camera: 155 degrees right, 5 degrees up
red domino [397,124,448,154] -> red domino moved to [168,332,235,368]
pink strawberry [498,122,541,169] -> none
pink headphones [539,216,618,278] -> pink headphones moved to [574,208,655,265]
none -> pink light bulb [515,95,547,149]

• What the exercise asks: Would you repeat each of the lines above exactly?

• Answer to the exercise:
camera: 155 degrees right, 5 degrees up
red domino [397,124,448,154] -> red domino moved to [168,332,235,368]
pink strawberry [498,122,541,169] -> none
pink headphones [539,216,618,278] -> pink headphones moved to [574,208,655,265]
none -> pink light bulb [515,95,547,149]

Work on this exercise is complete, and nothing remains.